EXERCISE INSTRUCTIONS >>
Only the lines from the one bearing "The green pepasuzun" through the end of the listing belong in your response, restated word for word and without pictures.

-- Opening Marker --

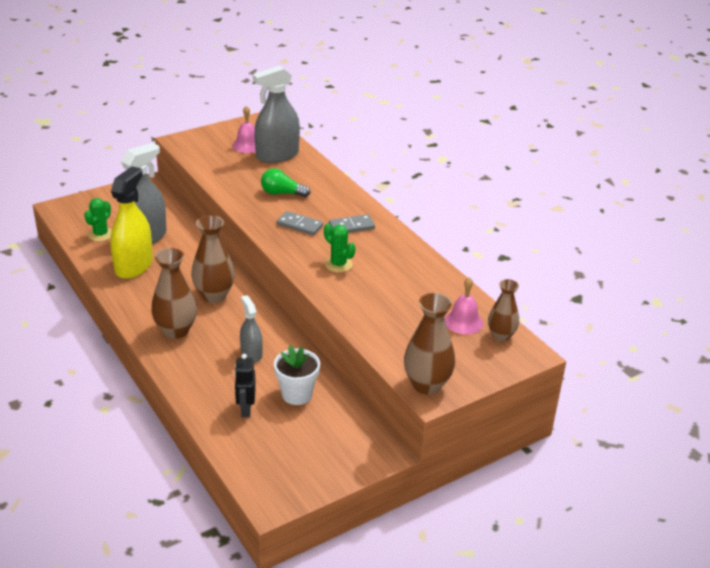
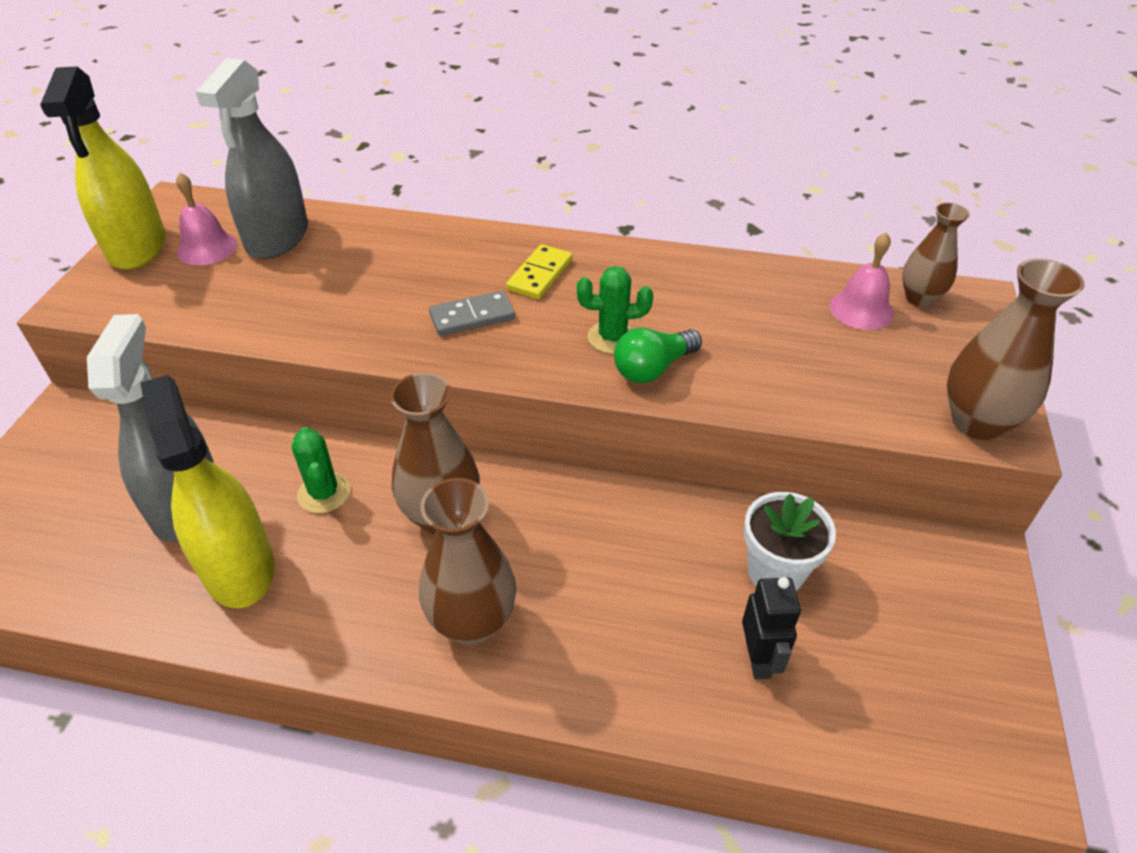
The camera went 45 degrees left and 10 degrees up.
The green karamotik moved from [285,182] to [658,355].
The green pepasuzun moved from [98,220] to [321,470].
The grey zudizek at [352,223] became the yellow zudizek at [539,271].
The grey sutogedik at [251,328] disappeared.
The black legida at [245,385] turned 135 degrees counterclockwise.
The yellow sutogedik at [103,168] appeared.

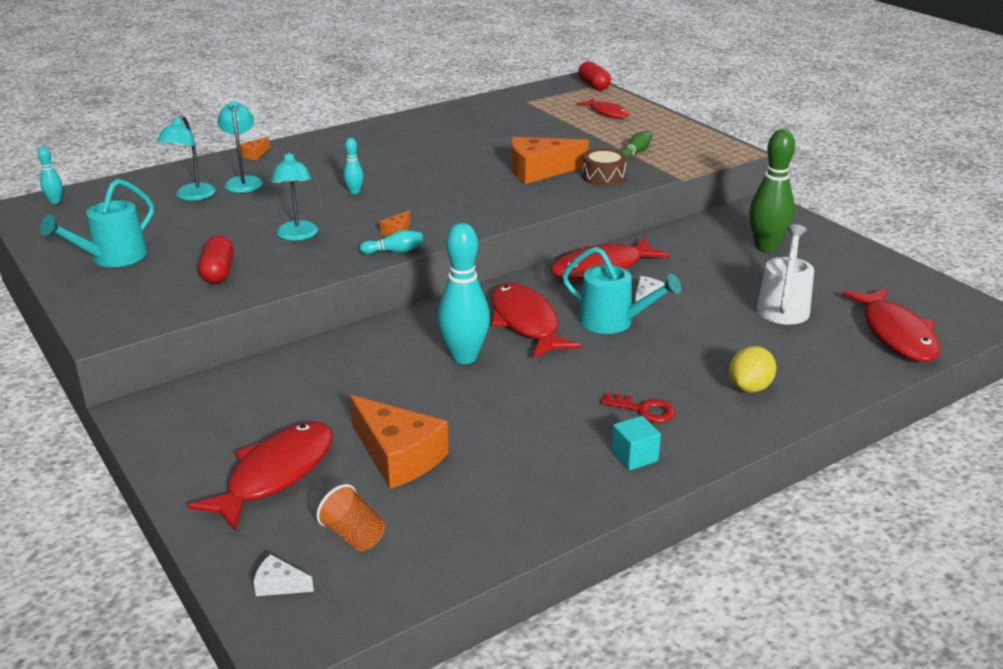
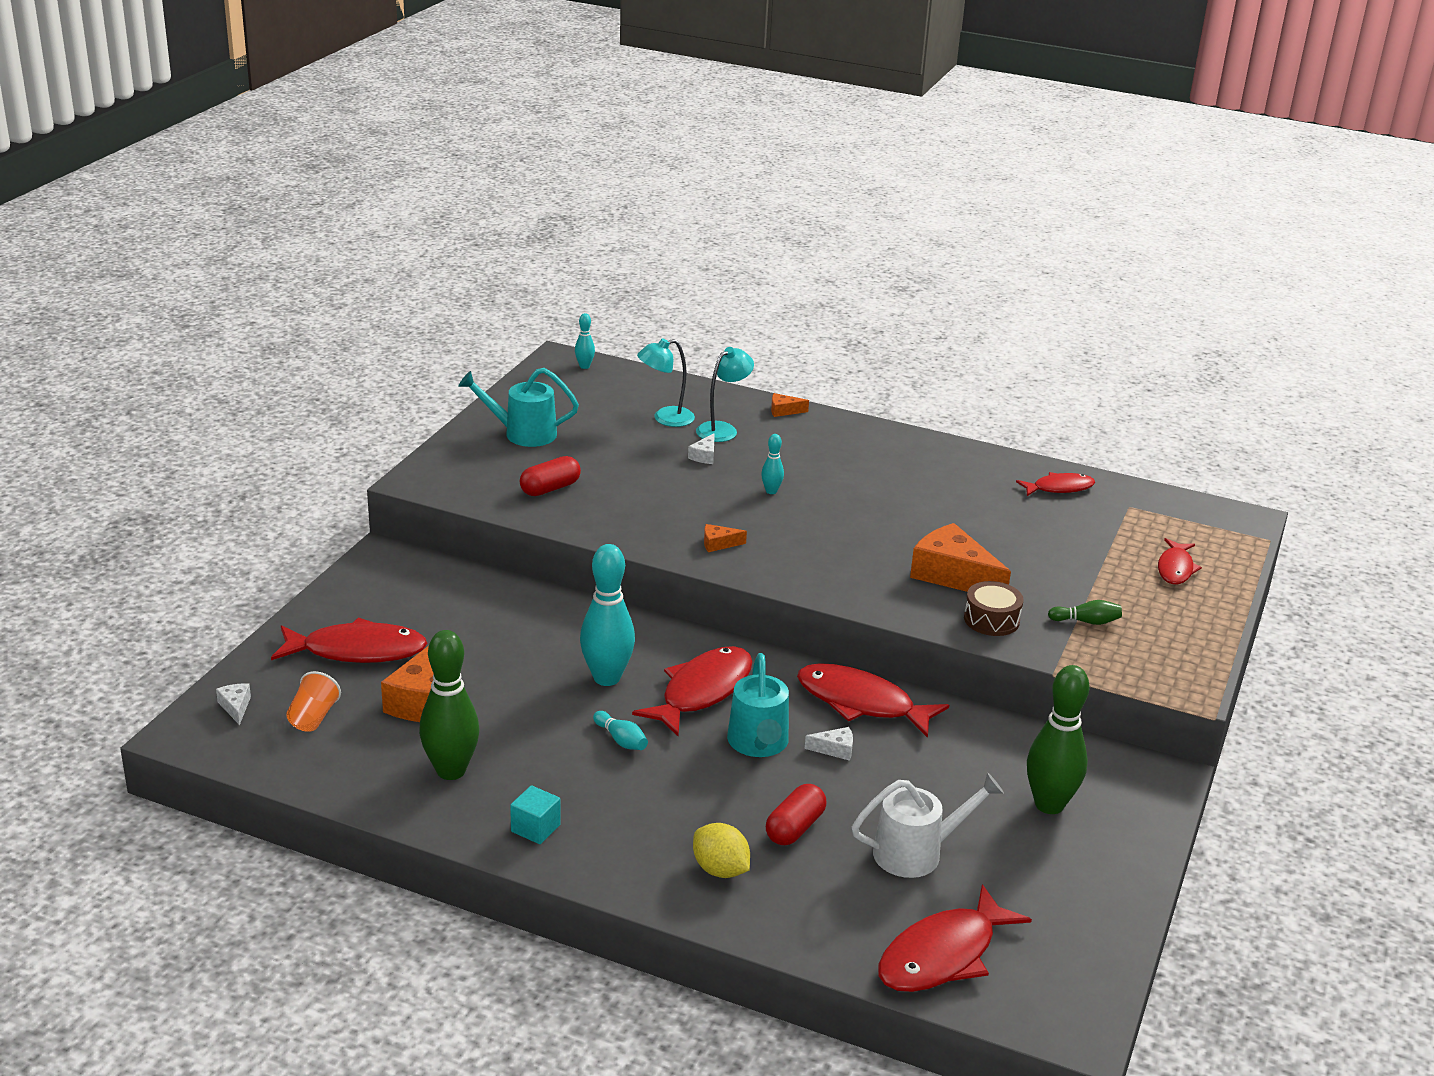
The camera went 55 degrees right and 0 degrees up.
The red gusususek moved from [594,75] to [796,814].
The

-- Closing Marker --

RESPONSE FOR THIS EXERCISE >>
The green pepasuzun moved from [98,220] to [321,470].
The grey zudizek at [352,223] became the yellow zudizek at [539,271].
The grey sutogedik at [251,328] disappeared.
The black legida at [245,385] turned 135 degrees counterclockwise.
The yellow sutogedik at [103,168] appeared.

The camera went 55 degrees right and 0 degrees up.
The red gusususek moved from [594,75] to [796,814].
The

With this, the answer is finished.